• _Task goal_: When you reach the line containing "red line: moved 7 px left" in the entries below, please begin setting down lines exactly, stop only after the last one, and add nothing else.

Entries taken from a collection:
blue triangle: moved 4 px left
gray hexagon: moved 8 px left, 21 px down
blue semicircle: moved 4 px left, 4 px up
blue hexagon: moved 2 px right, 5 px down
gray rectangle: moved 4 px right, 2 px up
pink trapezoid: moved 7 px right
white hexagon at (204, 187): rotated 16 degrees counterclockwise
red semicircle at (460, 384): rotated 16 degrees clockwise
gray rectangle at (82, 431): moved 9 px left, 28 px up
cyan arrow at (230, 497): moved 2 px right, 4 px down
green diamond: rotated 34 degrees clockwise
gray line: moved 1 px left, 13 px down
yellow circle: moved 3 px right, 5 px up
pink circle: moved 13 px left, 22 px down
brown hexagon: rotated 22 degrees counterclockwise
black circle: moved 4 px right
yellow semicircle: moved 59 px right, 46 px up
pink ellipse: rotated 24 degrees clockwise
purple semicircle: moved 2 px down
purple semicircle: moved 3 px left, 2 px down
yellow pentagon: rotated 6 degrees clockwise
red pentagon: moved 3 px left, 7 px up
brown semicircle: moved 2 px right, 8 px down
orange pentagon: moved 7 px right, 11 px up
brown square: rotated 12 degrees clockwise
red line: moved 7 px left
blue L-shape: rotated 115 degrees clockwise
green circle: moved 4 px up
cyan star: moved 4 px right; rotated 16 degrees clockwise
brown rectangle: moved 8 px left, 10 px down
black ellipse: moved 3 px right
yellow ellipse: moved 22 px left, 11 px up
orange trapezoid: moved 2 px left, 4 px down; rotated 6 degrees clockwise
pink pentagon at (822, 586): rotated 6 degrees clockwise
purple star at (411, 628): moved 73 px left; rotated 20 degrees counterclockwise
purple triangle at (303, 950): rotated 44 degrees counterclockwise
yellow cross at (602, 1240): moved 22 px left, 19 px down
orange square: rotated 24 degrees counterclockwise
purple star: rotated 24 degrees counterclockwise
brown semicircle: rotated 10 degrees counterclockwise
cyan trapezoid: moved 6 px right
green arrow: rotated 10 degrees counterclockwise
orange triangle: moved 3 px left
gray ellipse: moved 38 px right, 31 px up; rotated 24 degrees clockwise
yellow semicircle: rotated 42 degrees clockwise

• _Exercise answer_:
red line: moved 7 px left
blue L-shape: rotated 115 degrees clockwise
green circle: moved 4 px up
cyan star: moved 4 px right; rotated 16 degrees clockwise
brown rectangle: moved 8 px left, 10 px down
black ellipse: moved 3 px right
yellow ellipse: moved 22 px left, 11 px up
orange trapezoid: moved 2 px left, 4 px down; rotated 6 degrees clockwise
pink pentagon at (822, 586): rotated 6 degrees clockwise
purple star at (411, 628): moved 73 px left; rotated 20 degrees counterclockwise
purple triangle at (303, 950): rotated 44 degrees counterclockwise
yellow cross at (602, 1240): moved 22 px left, 19 px down
orange square: rotated 24 degrees counterclockwise
purple star: rotated 24 degrees counterclockwise
brown semicircle: rotated 10 degrees counterclockwise
cyan trapezoid: moved 6 px right
green arrow: rotated 10 degrees counterclockwise
orange triangle: moved 3 px left
gray ellipse: moved 38 px right, 31 px up; rotated 24 degrees clockwise
yellow semicircle: rotated 42 degrees clockwise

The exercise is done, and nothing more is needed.